_What you will do:_ Please write out the data that follows, word for word.

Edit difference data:
:::

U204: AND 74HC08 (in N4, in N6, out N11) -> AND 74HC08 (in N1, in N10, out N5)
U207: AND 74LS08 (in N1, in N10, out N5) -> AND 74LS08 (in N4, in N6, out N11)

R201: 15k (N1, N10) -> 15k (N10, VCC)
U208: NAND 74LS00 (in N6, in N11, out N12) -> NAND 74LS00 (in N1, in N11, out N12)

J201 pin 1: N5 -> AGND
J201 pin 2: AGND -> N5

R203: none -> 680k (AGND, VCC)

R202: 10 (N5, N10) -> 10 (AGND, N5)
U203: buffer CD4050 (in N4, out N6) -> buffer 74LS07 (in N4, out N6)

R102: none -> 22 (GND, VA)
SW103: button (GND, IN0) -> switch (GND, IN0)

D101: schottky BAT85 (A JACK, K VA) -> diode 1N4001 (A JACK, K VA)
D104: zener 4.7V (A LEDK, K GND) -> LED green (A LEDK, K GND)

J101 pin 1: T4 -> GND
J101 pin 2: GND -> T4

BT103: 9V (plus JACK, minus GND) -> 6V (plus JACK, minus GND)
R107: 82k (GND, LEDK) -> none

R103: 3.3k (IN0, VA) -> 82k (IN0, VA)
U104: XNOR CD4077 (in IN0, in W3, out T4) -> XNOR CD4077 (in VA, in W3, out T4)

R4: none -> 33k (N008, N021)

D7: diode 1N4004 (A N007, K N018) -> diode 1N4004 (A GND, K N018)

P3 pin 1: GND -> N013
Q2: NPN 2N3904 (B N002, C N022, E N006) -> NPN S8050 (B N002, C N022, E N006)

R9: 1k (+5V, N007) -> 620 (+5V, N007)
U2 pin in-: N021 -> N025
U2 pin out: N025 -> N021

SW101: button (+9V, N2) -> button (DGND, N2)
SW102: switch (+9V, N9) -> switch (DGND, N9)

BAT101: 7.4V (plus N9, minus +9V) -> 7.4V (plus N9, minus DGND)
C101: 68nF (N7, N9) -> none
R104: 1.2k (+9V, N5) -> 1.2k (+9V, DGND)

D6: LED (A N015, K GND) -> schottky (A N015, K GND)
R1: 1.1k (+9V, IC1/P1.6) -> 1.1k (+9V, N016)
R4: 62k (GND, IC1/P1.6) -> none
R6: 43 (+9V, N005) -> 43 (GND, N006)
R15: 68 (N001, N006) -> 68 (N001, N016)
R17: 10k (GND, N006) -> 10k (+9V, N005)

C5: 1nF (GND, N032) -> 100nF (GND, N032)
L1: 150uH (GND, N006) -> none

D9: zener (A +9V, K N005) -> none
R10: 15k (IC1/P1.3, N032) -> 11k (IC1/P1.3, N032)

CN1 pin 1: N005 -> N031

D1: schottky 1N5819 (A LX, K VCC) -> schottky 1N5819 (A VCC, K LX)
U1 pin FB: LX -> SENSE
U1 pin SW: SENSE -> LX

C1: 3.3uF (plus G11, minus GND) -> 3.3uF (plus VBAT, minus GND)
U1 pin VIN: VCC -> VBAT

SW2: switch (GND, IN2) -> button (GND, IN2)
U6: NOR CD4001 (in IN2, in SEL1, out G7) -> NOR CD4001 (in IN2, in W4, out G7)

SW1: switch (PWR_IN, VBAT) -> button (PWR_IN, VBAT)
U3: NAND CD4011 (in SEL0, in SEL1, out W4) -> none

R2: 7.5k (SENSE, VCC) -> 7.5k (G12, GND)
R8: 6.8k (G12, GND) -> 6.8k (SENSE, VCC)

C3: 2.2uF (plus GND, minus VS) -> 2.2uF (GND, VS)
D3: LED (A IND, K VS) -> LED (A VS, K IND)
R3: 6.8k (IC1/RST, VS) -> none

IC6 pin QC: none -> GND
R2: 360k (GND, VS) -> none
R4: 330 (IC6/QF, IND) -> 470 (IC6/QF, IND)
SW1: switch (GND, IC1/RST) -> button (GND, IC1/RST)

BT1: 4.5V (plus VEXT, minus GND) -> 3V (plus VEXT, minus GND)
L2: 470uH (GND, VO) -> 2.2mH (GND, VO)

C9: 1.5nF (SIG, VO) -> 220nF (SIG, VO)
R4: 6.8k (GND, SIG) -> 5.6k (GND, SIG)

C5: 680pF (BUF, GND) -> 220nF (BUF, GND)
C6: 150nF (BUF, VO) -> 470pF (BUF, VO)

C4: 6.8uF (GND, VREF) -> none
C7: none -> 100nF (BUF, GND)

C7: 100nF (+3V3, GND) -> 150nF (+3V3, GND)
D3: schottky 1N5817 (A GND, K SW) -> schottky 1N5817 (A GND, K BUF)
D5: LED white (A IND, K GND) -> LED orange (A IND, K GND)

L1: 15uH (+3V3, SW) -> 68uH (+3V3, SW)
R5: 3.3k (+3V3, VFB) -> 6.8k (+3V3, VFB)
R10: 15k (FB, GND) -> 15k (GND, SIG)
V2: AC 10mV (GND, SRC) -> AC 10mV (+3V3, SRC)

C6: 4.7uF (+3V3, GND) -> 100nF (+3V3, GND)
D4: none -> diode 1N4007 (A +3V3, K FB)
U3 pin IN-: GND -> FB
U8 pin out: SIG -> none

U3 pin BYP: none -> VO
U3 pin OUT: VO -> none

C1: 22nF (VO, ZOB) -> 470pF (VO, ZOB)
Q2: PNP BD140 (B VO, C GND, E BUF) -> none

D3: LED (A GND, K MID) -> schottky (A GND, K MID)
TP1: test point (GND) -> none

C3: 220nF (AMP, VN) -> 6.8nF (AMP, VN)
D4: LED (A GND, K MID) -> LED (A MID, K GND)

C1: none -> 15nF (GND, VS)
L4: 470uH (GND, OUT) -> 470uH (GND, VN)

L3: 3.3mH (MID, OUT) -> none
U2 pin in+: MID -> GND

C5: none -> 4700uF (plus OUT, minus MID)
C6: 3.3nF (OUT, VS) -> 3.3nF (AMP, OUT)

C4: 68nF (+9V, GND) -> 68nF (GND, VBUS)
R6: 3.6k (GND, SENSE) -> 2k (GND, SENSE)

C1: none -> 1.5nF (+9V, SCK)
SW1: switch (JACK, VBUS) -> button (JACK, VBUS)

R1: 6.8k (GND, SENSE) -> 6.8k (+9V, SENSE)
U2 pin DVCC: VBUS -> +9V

:::

_Expected output:_
U204: AND 74HC08 (in N4, in N6, out N11) -> AND 74HC08 (in N1, in N10, out N5)
U207: AND 74LS08 (in N1, in N10, out N5) -> AND 74LS08 (in N4, in N6, out N11)

R201: 15k (N1, N10) -> 15k (N10, VCC)
U208: NAND 74LS00 (in N6, in N11, out N12) -> NAND 74LS00 (in N1, in N11, out N12)

J201 pin 1: N5 -> AGND
J201 pin 2: AGND -> N5

R203: none -> 680k (AGND, VCC)

R202: 10 (N5, N10) -> 10 (AGND, N5)
U203: buffer CD4050 (in N4, out N6) -> buffer 74LS07 (in N4, out N6)

R102: none -> 22 (GND, VA)
SW103: button (GND, IN0) -> switch (GND, IN0)

D101: schottky BAT85 (A JACK, K VA) -> diode 1N4001 (A JACK, K VA)
D104: zener 4.7V (A LEDK, K GND) -> LED green (A LEDK, K GND)

J101 pin 1: T4 -> GND
J101 pin 2: GND -> T4

BT103: 9V (plus JACK, minus GND) -> 6V (plus JACK, minus GND)
R107: 82k (GND, LEDK) -> none

R103: 3.3k (IN0, VA) -> 82k (IN0, VA)
U104: XNOR CD4077 (in IN0, in W3, out T4) -> XNOR CD4077 (in VA, in W3, out T4)

R4: none -> 33k (N008, N021)

D7: diode 1N4004 (A N007, K N018) -> diode 1N4004 (A GND, K N018)

P3 pin 1: GND -> N013
Q2: NPN 2N3904 (B N002, C N022, E N006) -> NPN S8050 (B N002, C N022, E N006)

R9: 1k (+5V, N007) -> 620 (+5V, N007)
U2 pin in-: N021 -> N025
U2 pin out: N025 -> N021

SW101: button (+9V, N2) -> button (DGND, N2)
SW102: switch (+9V, N9) -> switch (DGND, N9)

BAT101: 7.4V (plus N9, minus +9V) -> 7.4V (plus N9, minus DGND)
C101: 68nF (N7, N9) -> none
R104: 1.2k (+9V, N5) -> 1.2k (+9V, DGND)

D6: LED (A N015, K GND) -> schottky (A N015, K GND)
R1: 1.1k (+9V, IC1/P1.6) -> 1.1k (+9V, N016)
R4: 62k (GND, IC1/P1.6) -> none
R6: 43 (+9V, N005) -> 43 (GND, N006)
R15: 68 (N001, N006) -> 68 (N001, N016)
R17: 10k (GND, N006) -> 10k (+9V, N005)

C5: 1nF (GND, N032) -> 100nF (GND, N032)
L1: 150uH (GND, N006) -> none

D9: zener (A +9V, K N005) -> none
R10: 15k (IC1/P1.3, N032) -> 11k (IC1/P1.3, N032)

CN1 pin 1: N005 -> N031

D1: schottky 1N5819 (A LX, K VCC) -> schottky 1N5819 (A VCC, K LX)
U1 pin FB: LX -> SENSE
U1 pin SW: SENSE -> LX

C1: 3.3uF (plus G11, minus GND) -> 3.3uF (plus VBAT, minus GND)
U1 pin VIN: VCC -> VBAT

SW2: switch (GND, IN2) -> button (GND, IN2)
U6: NOR CD4001 (in IN2, in SEL1, out G7) -> NOR CD4001 (in IN2, in W4, out G7)

SW1: switch (PWR_IN, VBAT) -> button (PWR_IN, VBAT)
U3: NAND CD4011 (in SEL0, in SEL1, out W4) -> none

R2: 7.5k (SENSE, VCC) -> 7.5k (G12, GND)
R8: 6.8k (G12, GND) -> 6.8k (SENSE, VCC)

C3: 2.2uF (plus GND, minus VS) -> 2.2uF (GND, VS)
D3: LED (A IND, K VS) -> LED (A VS, K IND)
R3: 6.8k (IC1/RST, VS) -> none

IC6 pin QC: none -> GND
R2: 360k (GND, VS) -> none
R4: 330 (IC6/QF, IND) -> 470 (IC6/QF, IND)
SW1: switch (GND, IC1/RST) -> button (GND, IC1/RST)

BT1: 4.5V (plus VEXT, minus GND) -> 3V (plus VEXT, minus GND)
L2: 470uH (GND, VO) -> 2.2mH (GND, VO)

C9: 1.5nF (SIG, VO) -> 220nF (SIG, VO)
R4: 6.8k (GND, SIG) -> 5.6k (GND, SIG)

C5: 680pF (BUF, GND) -> 220nF (BUF, GND)
C6: 150nF (BUF, VO) -> 470pF (BUF, VO)

C4: 6.8uF (GND, VREF) -> none
C7: none -> 100nF (BUF, GND)

C7: 100nF (+3V3, GND) -> 150nF (+3V3, GND)
D3: schottky 1N5817 (A GND, K SW) -> schottky 1N5817 (A GND, K BUF)
D5: LED white (A IND, K GND) -> LED orange (A IND, K GND)

L1: 15uH (+3V3, SW) -> 68uH (+3V3, SW)
R5: 3.3k (+3V3, VFB) -> 6.8k (+3V3, VFB)
R10: 15k (FB, GND) -> 15k (GND, SIG)
V2: AC 10mV (GND, SRC) -> AC 10mV (+3V3, SRC)

C6: 4.7uF (+3V3, GND) -> 100nF (+3V3, GND)
D4: none -> diode 1N4007 (A +3V3, K FB)
U3 pin IN-: GND -> FB
U8 pin out: SIG -> none

U3 pin BYP: none -> VO
U3 pin OUT: VO -> none

C1: 22nF (VO, ZOB) -> 470pF (VO, ZOB)
Q2: PNP BD140 (B VO, C GND, E BUF) -> none

D3: LED (A GND, K MID) -> schottky (A GND, K MID)
TP1: test point (GND) -> none

C3: 220nF (AMP, VN) -> 6.8nF (AMP, VN)
D4: LED (A GND, K MID) -> LED (A MID, K GND)

C1: none -> 15nF (GND, VS)
L4: 470uH (GND, OUT) -> 470uH (GND, VN)

L3: 3.3mH (MID, OUT) -> none
U2 pin in+: MID -> GND

C5: none -> 4700uF (plus OUT, minus MID)
C6: 3.3nF (OUT, VS) -> 3.3nF (AMP, OUT)

C4: 68nF (+9V, GND) -> 68nF (GND, VBUS)
R6: 3.6k (GND, SENSE) -> 2k (GND, SENSE)

C1: none -> 1.5nF (+9V, SCK)
SW1: switch (JACK, VBUS) -> button (JACK, VBUS)

R1: 6.8k (GND, SENSE) -> 6.8k (+9V, SENSE)
U2 pin DVCC: VBUS -> +9V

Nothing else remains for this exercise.